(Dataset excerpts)
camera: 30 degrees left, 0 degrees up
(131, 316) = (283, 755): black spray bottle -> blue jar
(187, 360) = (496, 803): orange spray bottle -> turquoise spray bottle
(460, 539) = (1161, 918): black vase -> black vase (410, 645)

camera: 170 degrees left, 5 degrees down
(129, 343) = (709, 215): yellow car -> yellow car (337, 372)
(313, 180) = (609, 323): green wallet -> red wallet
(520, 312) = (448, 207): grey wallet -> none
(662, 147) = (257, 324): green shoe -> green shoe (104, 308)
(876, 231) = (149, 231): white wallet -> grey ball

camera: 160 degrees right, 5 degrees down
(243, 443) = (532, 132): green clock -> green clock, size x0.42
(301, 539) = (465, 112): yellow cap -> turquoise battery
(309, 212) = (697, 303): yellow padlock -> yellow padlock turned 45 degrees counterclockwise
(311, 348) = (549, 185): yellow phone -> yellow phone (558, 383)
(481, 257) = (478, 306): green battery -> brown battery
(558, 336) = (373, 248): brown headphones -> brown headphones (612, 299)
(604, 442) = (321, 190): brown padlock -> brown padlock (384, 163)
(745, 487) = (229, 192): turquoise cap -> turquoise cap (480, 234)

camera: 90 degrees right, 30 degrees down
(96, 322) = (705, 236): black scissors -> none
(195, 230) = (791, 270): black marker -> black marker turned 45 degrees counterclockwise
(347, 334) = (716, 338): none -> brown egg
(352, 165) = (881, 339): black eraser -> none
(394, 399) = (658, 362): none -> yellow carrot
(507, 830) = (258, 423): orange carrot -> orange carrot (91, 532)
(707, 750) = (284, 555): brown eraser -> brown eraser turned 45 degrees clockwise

WHAT TO WORK ON:
The reply must consist solely of the lines from the one containing "(352, 165) = (881, 339): black eraser -> none" through the last line of the data, reproduced exactly.

TASK SOLUTION:
(352, 165) = (881, 339): black eraser -> none
(394, 399) = (658, 362): none -> yellow carrot
(507, 830) = (258, 423): orange carrot -> orange carrot (91, 532)
(707, 750) = (284, 555): brown eraser -> brown eraser turned 45 degrees clockwise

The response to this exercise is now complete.